Data provided Block Start
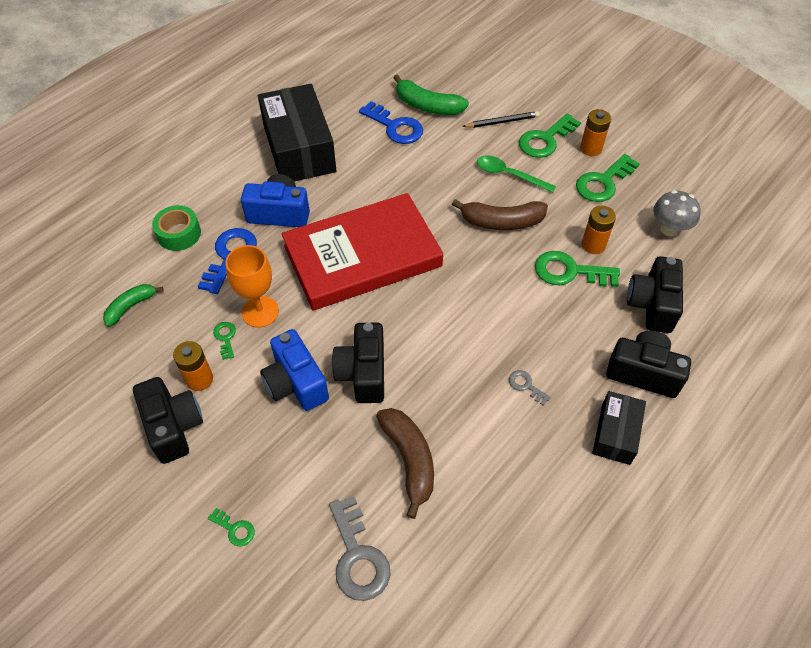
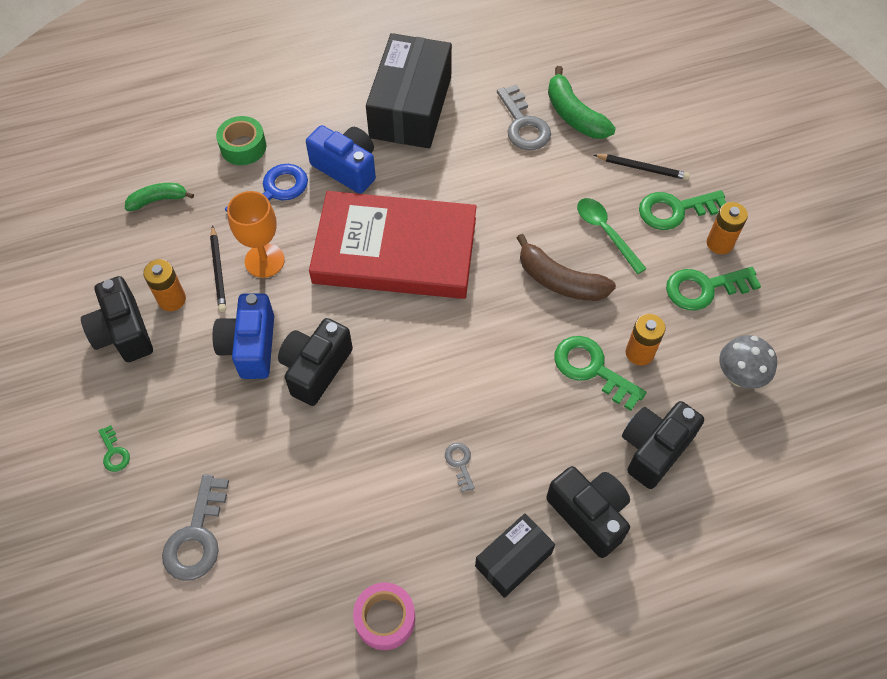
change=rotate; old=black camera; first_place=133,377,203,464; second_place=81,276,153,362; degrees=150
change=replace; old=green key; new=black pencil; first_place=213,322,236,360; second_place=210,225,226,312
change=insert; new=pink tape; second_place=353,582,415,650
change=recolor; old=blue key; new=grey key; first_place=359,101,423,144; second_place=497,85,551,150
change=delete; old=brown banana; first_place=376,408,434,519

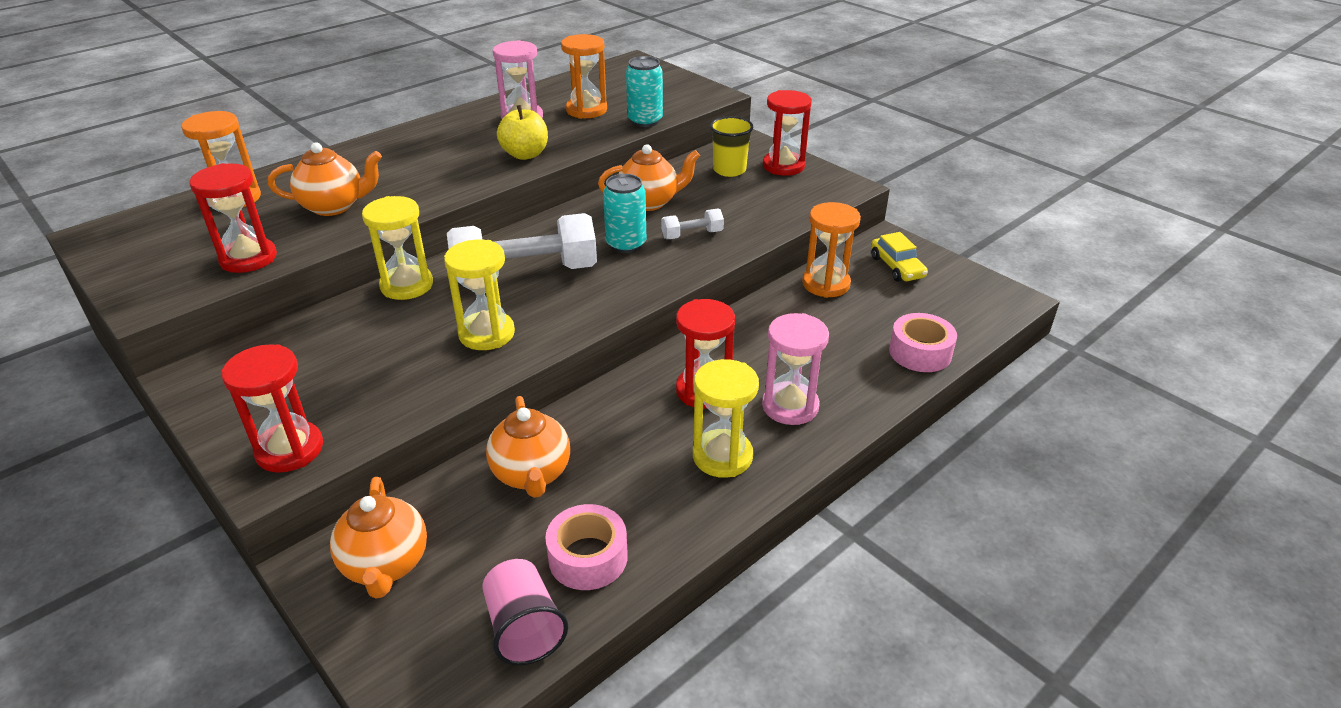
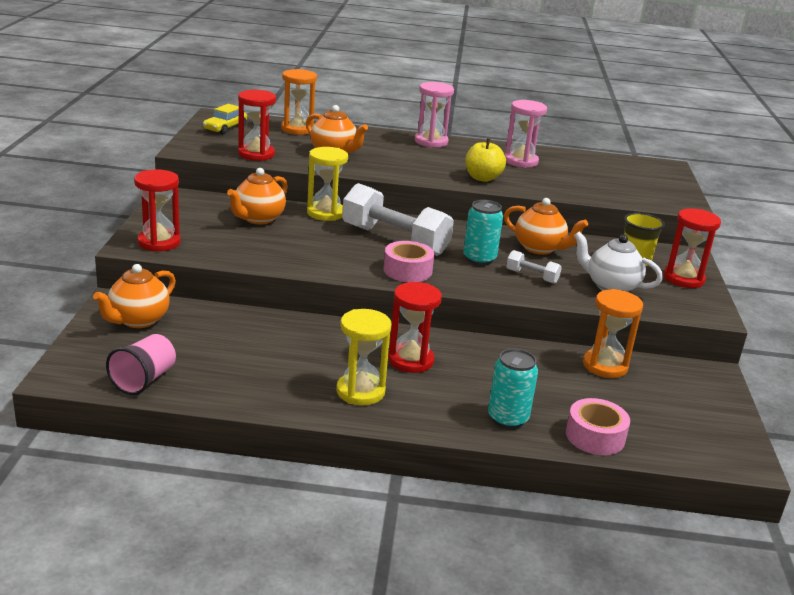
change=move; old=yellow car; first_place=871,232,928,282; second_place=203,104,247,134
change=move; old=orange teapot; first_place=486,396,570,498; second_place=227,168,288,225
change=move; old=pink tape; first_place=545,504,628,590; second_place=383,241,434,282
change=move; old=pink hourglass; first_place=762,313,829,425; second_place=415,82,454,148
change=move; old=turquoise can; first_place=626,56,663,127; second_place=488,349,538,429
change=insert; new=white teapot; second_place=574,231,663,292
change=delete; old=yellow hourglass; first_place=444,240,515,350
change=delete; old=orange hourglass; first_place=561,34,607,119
Data provided Block End
Instructions to follow |
Please repeat, with no pictures, each line from the start of the records above through the line with "change=recolor; old=blue key;", inclusive, and only those.

Solution to this task |
change=rotate; old=black camera; first_place=133,377,203,464; second_place=81,276,153,362; degrees=150
change=replace; old=green key; new=black pencil; first_place=213,322,236,360; second_place=210,225,226,312
change=insert; new=pink tape; second_place=353,582,415,650
change=recolor; old=blue key; new=grey key; first_place=359,101,423,144; second_place=497,85,551,150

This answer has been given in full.